═══ The records

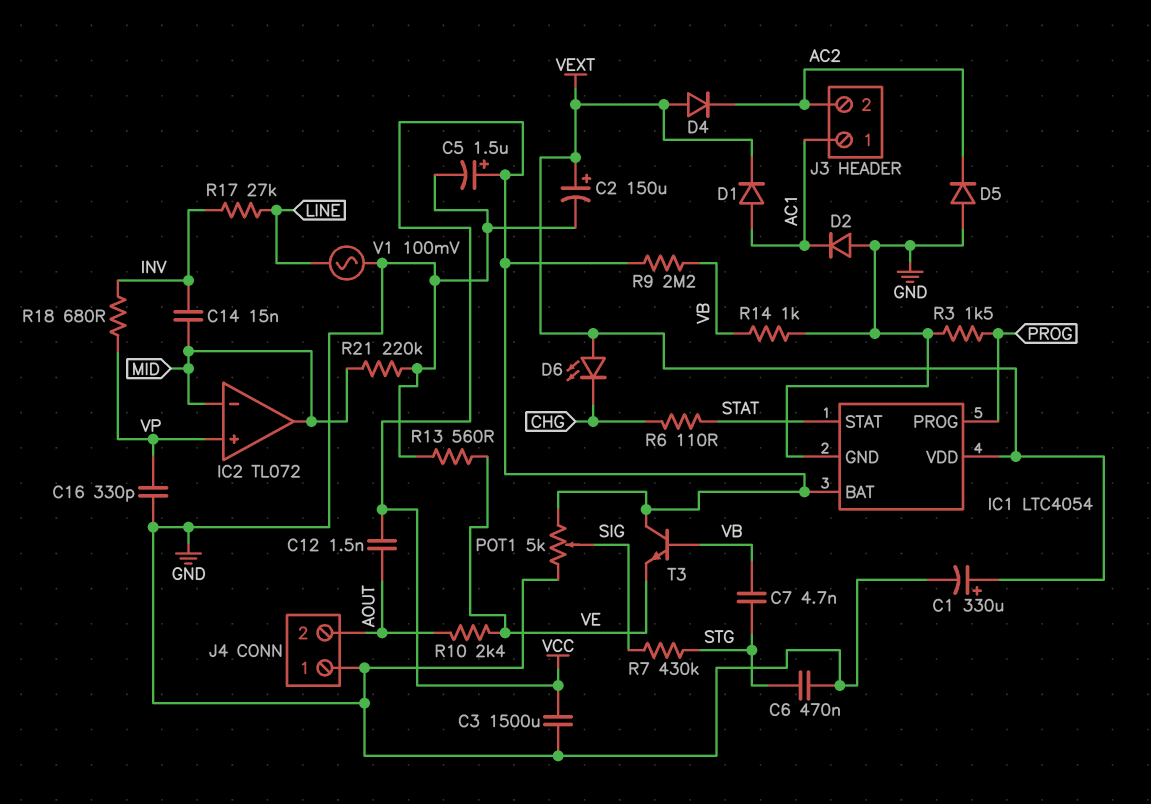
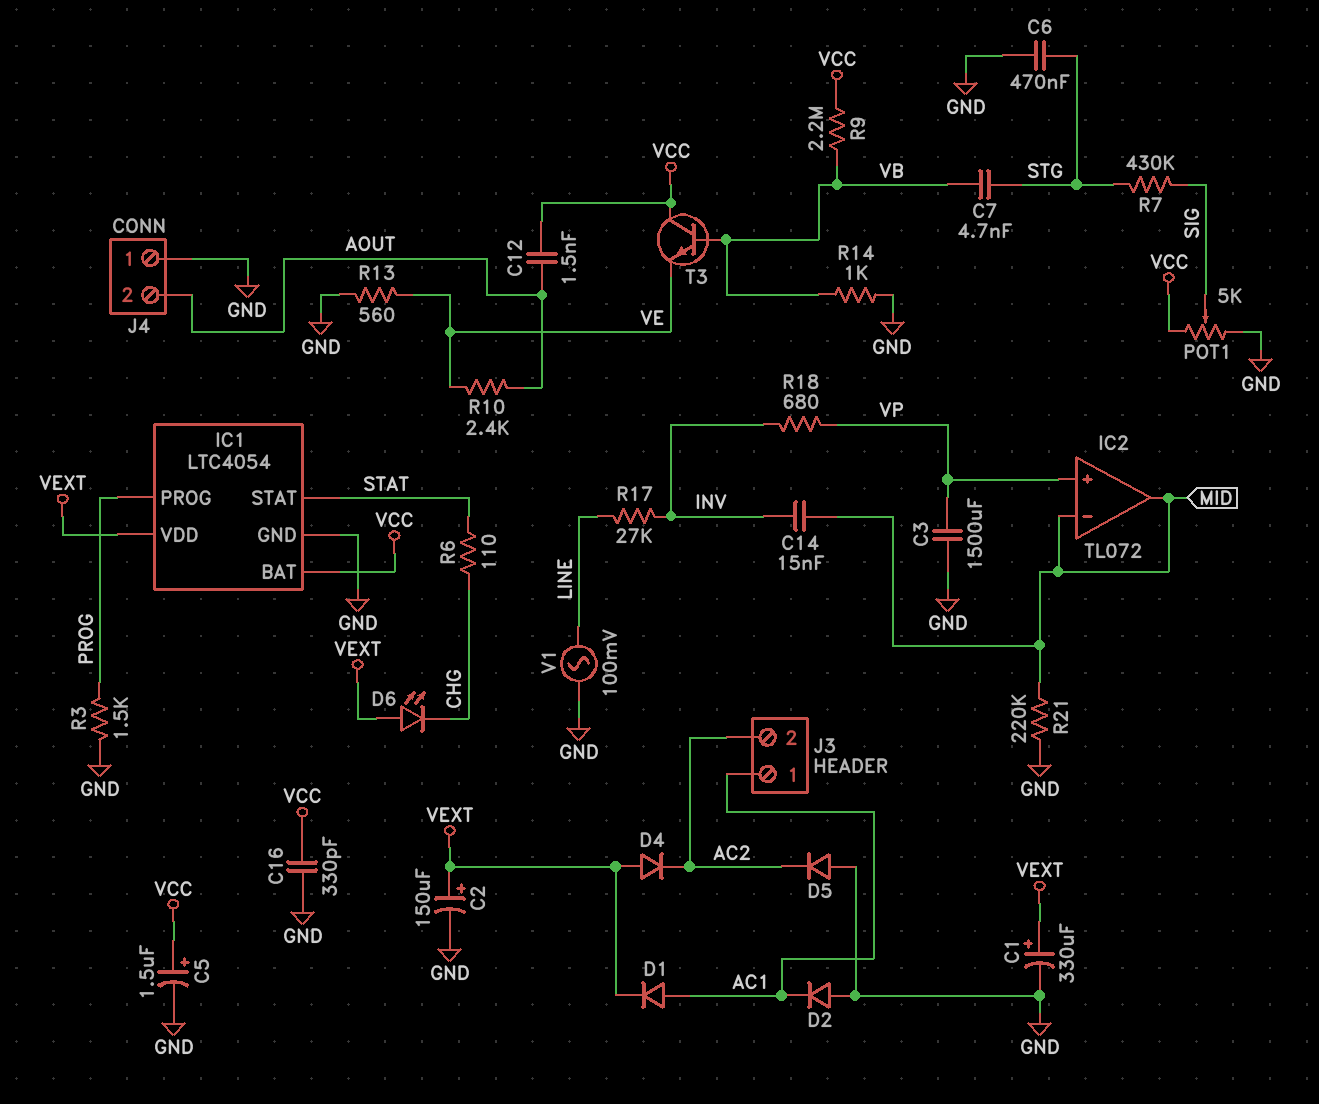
C3: 1500uF (GND, VCC) -> 1500uF (GND, VP)
C16: 330pF (GND, VP) -> 330pF (GND, VCC)

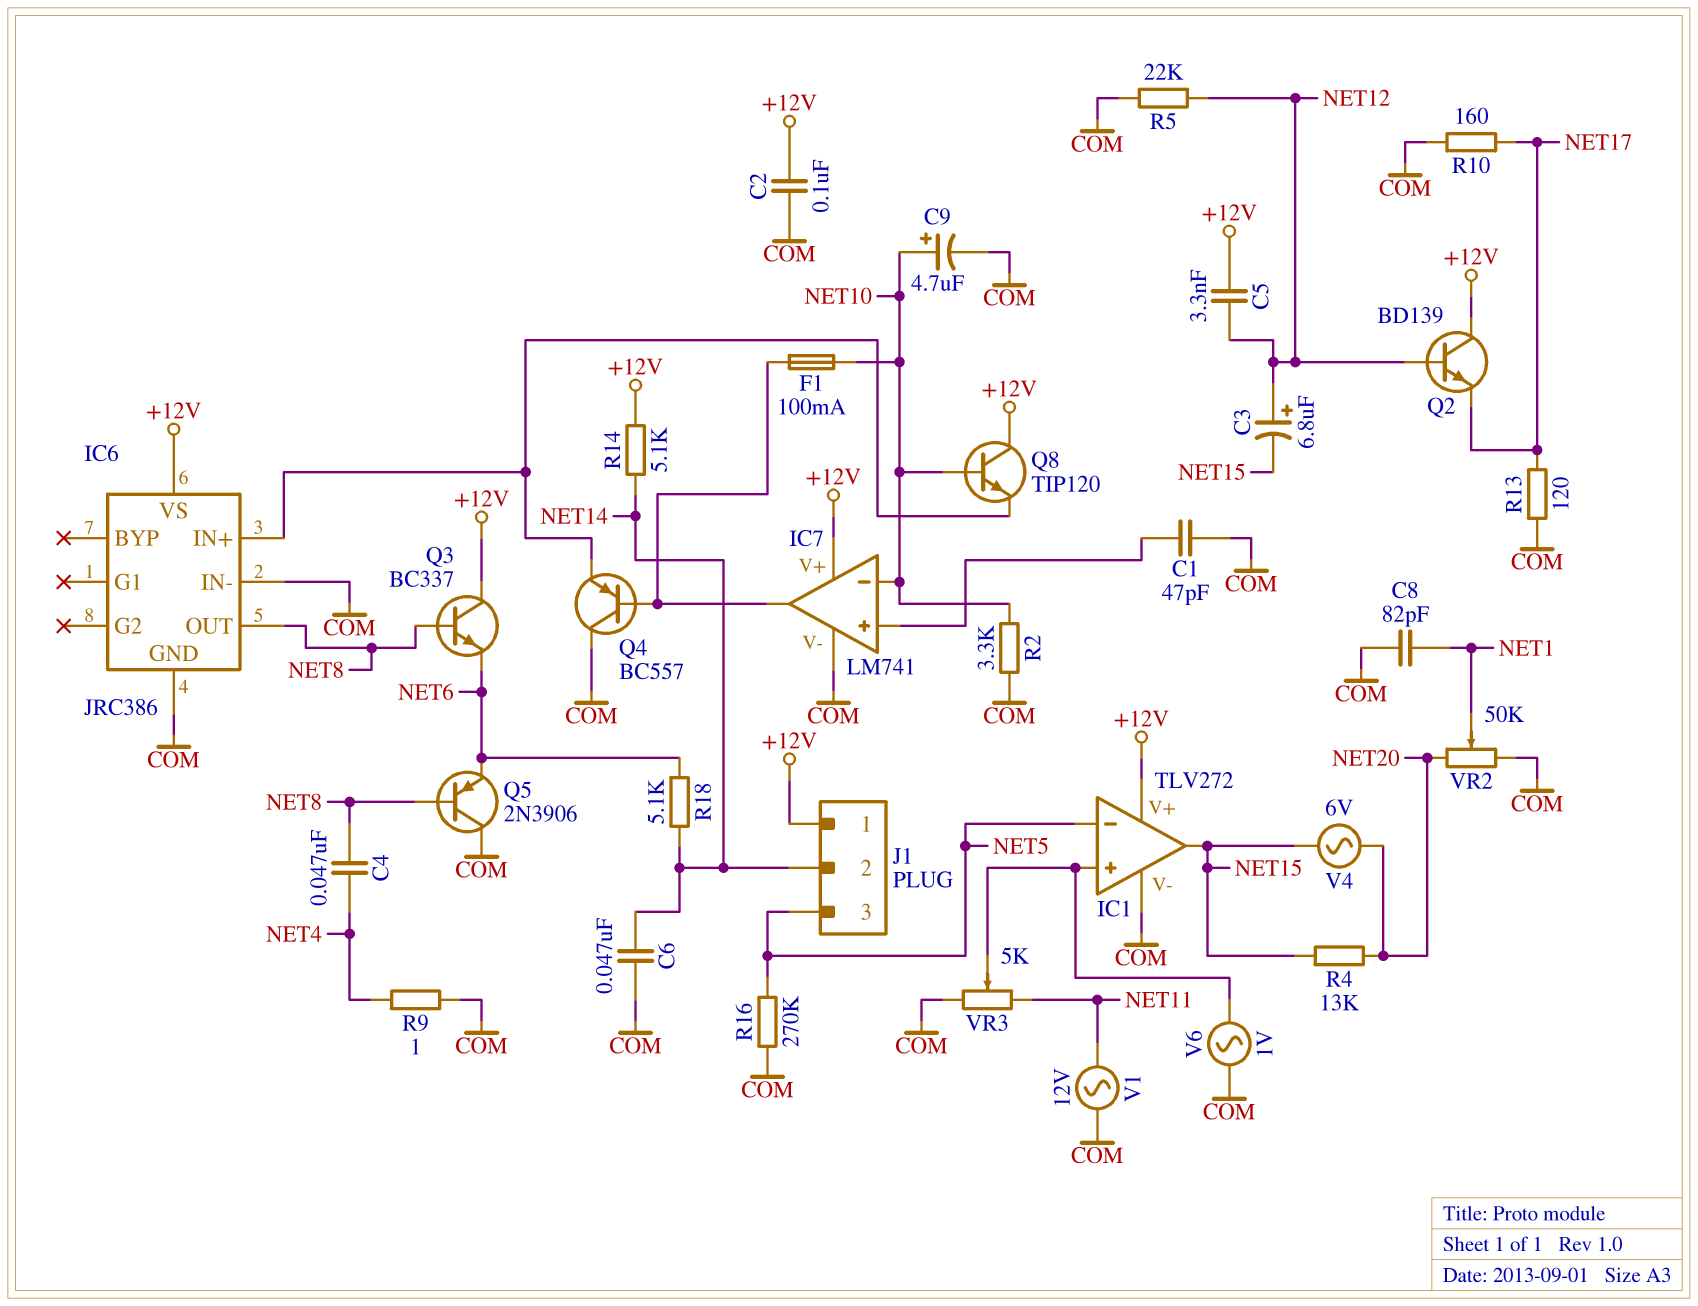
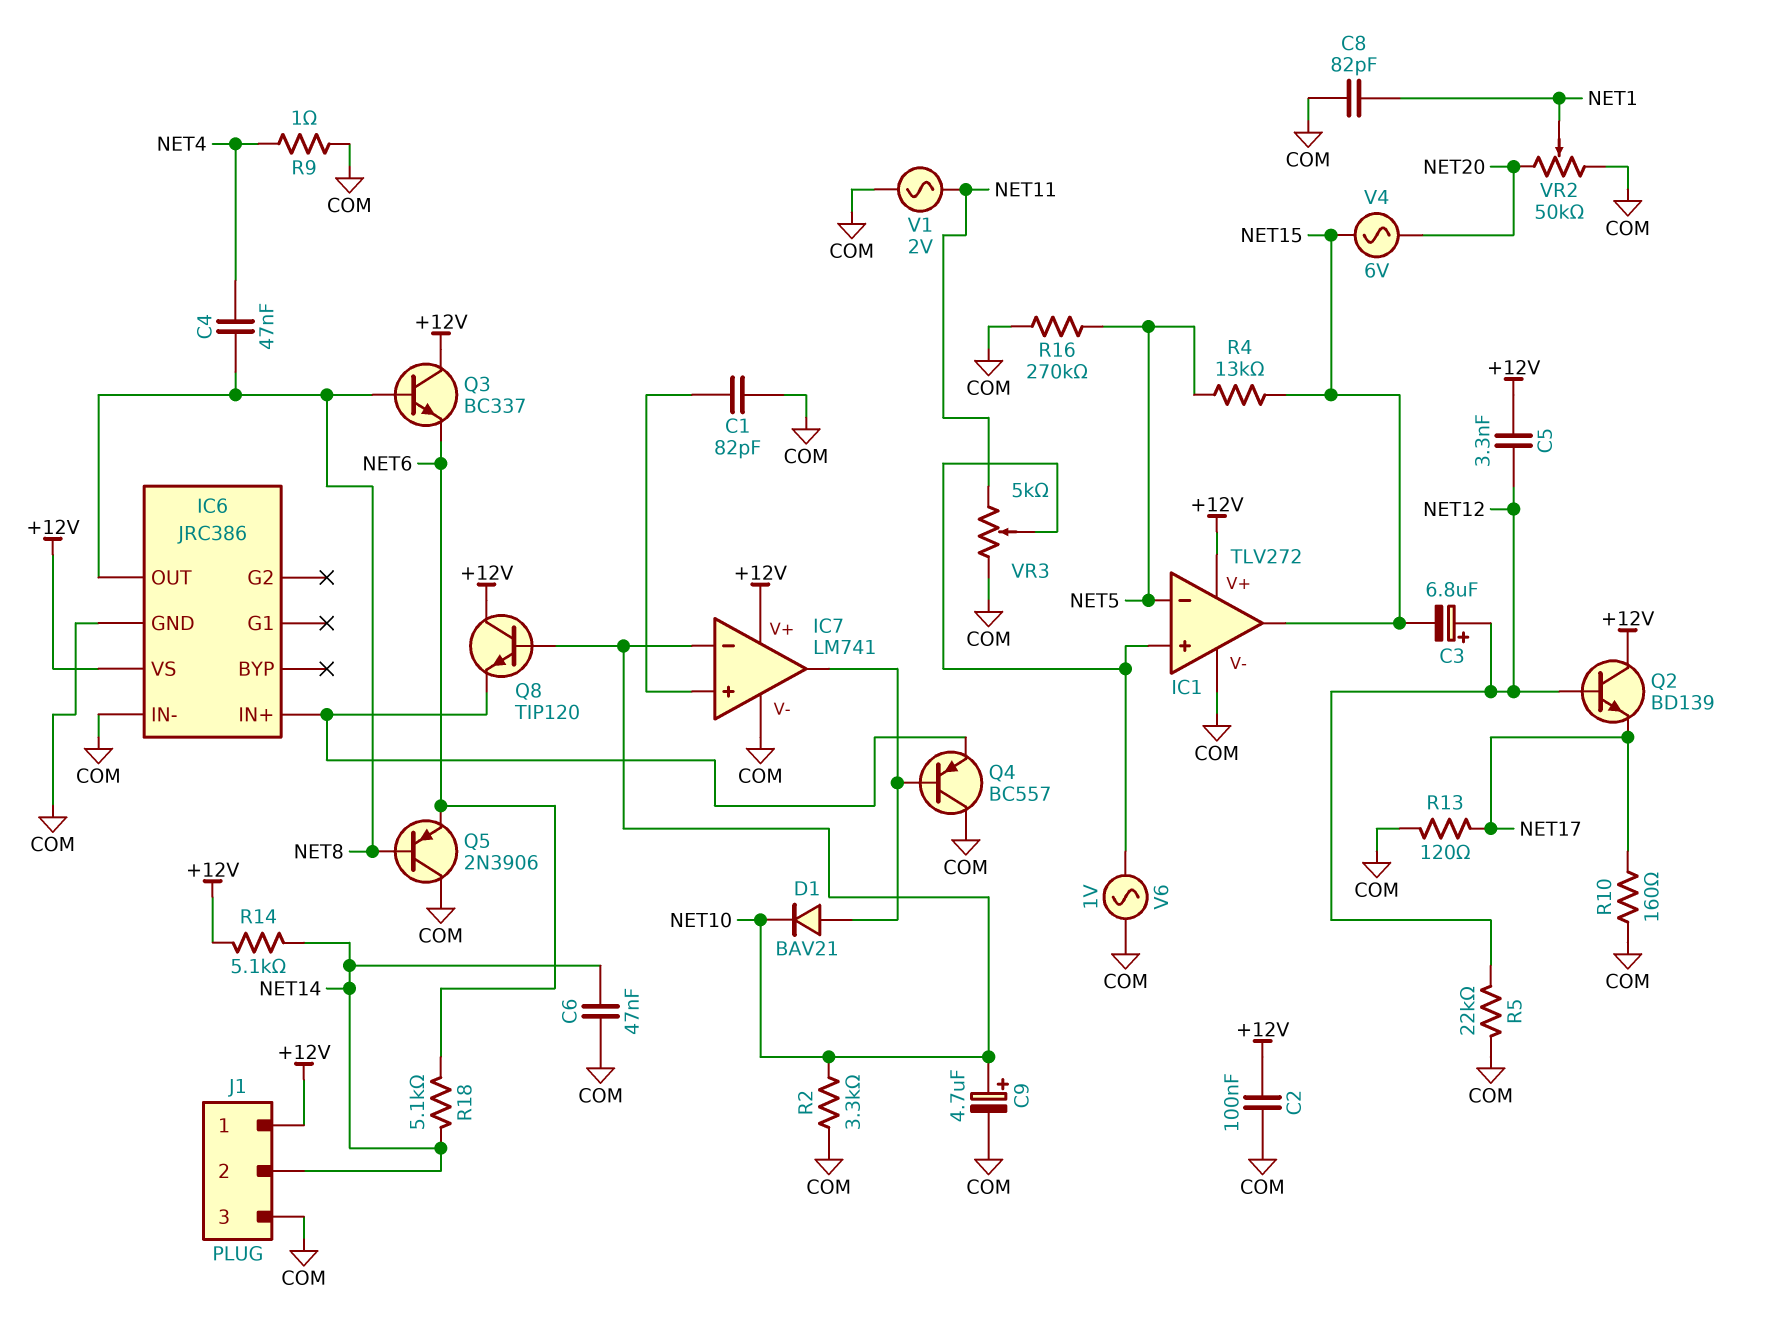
C1: 47pF (COM, IC7/in+) -> 82pF (COM, IC7/in+)
D1: none -> diode BAV21 (A IC7/out, K NET10)
F1: 100mA (IC7/out, NET10) -> none
J1 pin 3: NET5 -> COM
R4: 13k (NET15, NET20) -> 13k (NET5, NET15)
V1: AC 12V (COM, NET11) -> AC 2V (COM, NET11)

══════

## [Task requirements]
Could you write out all the records exactly, without the pictures?

## [Answer to this problem]
C3: 1500uF (GND, VCC) -> 1500uF (GND, VP)
C16: 330pF (GND, VP) -> 330pF (GND, VCC)

C1: 47pF (COM, IC7/in+) -> 82pF (COM, IC7/in+)
D1: none -> diode BAV21 (A IC7/out, K NET10)
F1: 100mA (IC7/out, NET10) -> none
J1 pin 3: NET5 -> COM
R4: 13k (NET15, NET20) -> 13k (NET5, NET15)
V1: AC 12V (COM, NET11) -> AC 2V (COM, NET11)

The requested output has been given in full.